> [Work instructions]
Return exactly the lines of the entries that start at the line containing "yellow slope E9:E10" and continue to the last line. Omit the pictures.

> [Data records]
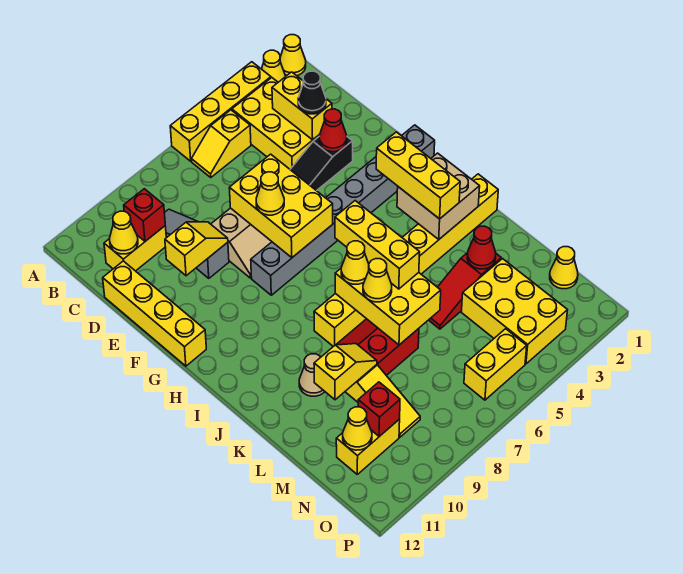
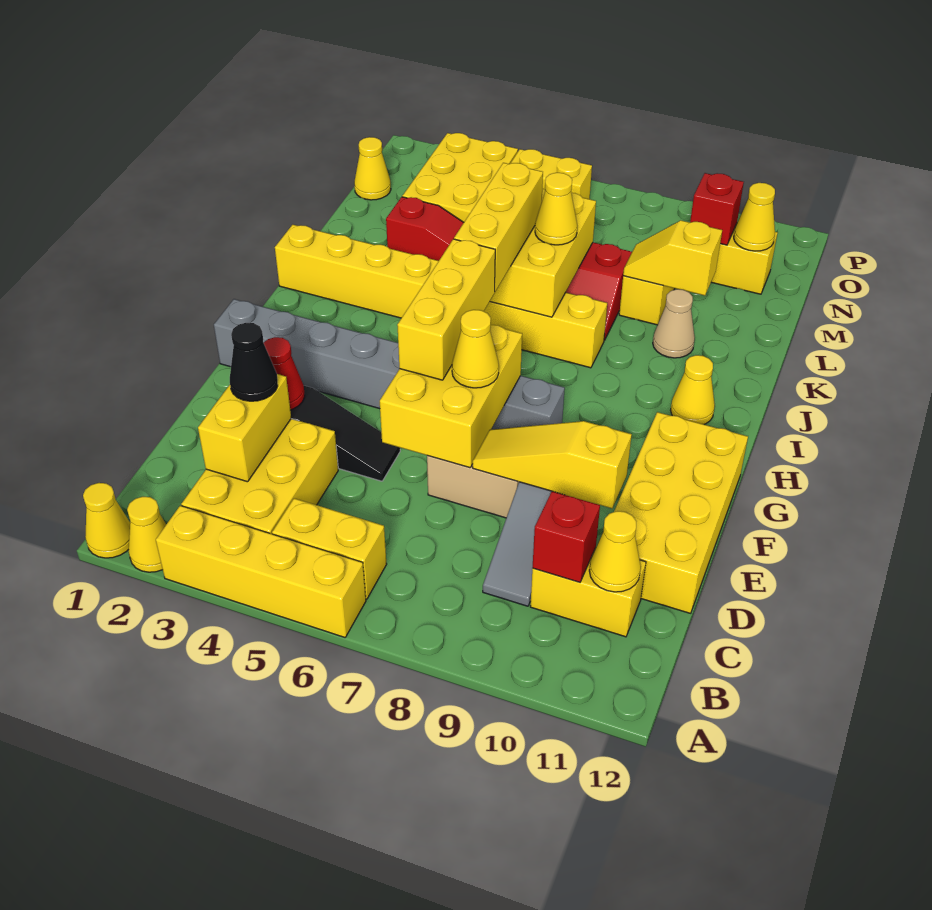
yellow slope B5:B6 level 1 top 5 -> yellow brick B5:B6 level 1
yellow brick D12:G12 level 1 -> yellow brick D11:G12 level 1
yellow slope E9:E10 level 2 top 10 -> yellow slope E8:E10 level 2 top 10
yellow brick H3:J3 level 3 -> yellow brick F6:H6 level 3
tan brick I2:J3 level 2 -> none
yellow cone J7 level 3 -> yellow cone I11 level 1
red cone L3 level 2 -> none

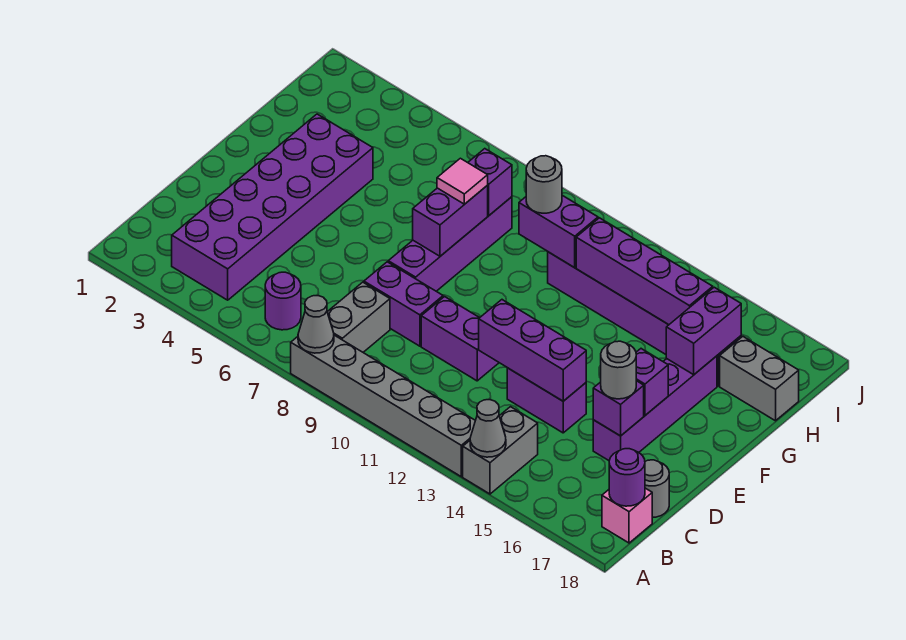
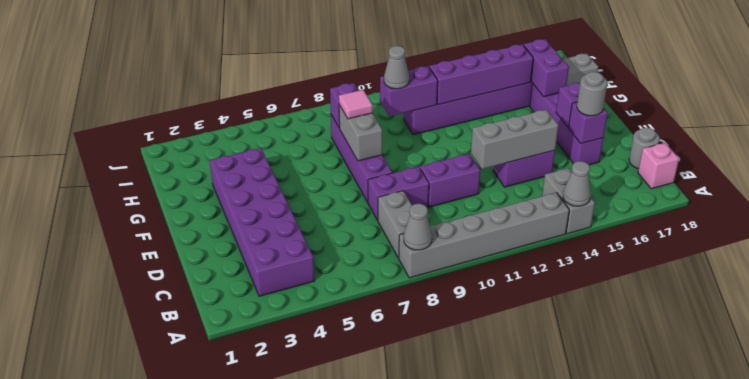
purple round brick B6 level 1 -> none
purple round brick B18 level 2 -> none
purple brick D12:D14 level 2 -> grey brick D12:D14 level 2
purple brick F8:G8 level 2 -> grey brick F8:G8 level 2
grey round brick H10 level 3 -> grey cone H10 level 3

> [Task output]
yellow slope E9:E10 level 2 top 10 -> yellow slope E8:E10 level 2 top 10
yellow brick H3:J3 level 3 -> yellow brick F6:H6 level 3
tan brick I2:J3 level 2 -> none
yellow cone J7 level 3 -> yellow cone I11 level 1
red cone L3 level 2 -> none

purple round brick B6 level 1 -> none
purple round brick B18 level 2 -> none
purple brick D12:D14 level 2 -> grey brick D12:D14 level 2
purple brick F8:G8 level 2 -> grey brick F8:G8 level 2
grey round brick H10 level 3 -> grey cone H10 level 3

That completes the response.